# INFORMATION SHOWN
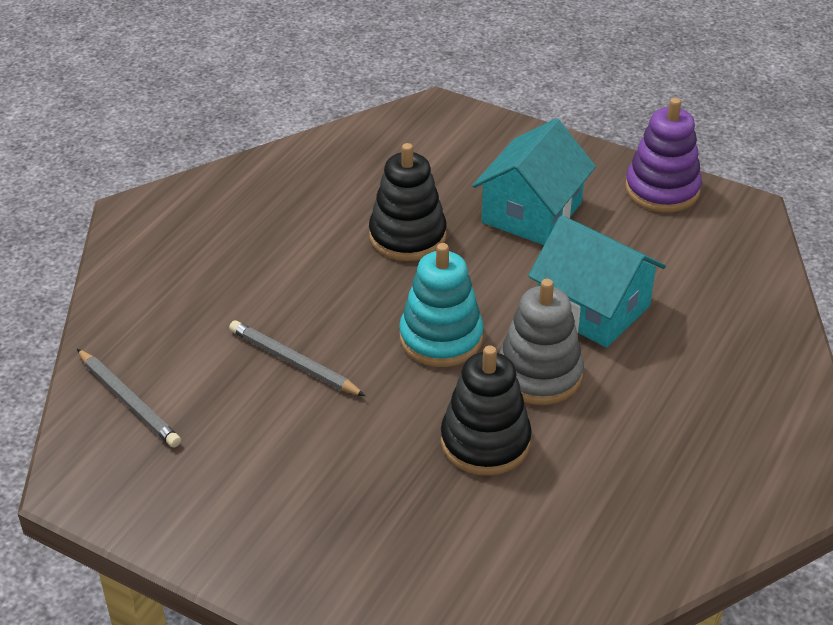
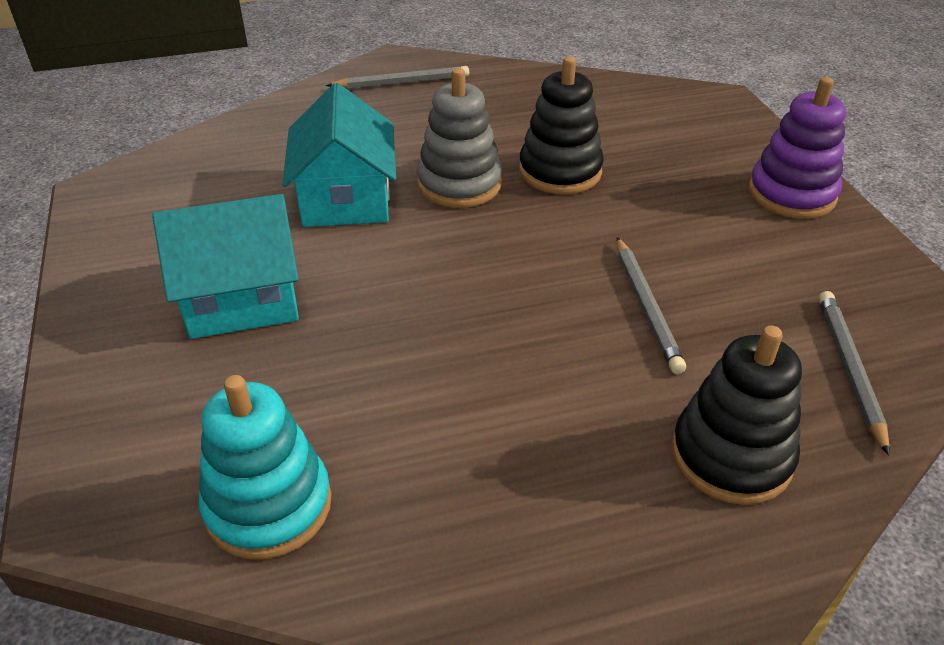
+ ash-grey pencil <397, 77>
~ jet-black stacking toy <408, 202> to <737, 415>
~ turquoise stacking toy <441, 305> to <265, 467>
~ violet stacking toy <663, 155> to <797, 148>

# EXERCISE INSTRUCTIONS
Wherever a line in the material contains "stacking", count it; the answer is the number alone.

# TASK OUTPUT
3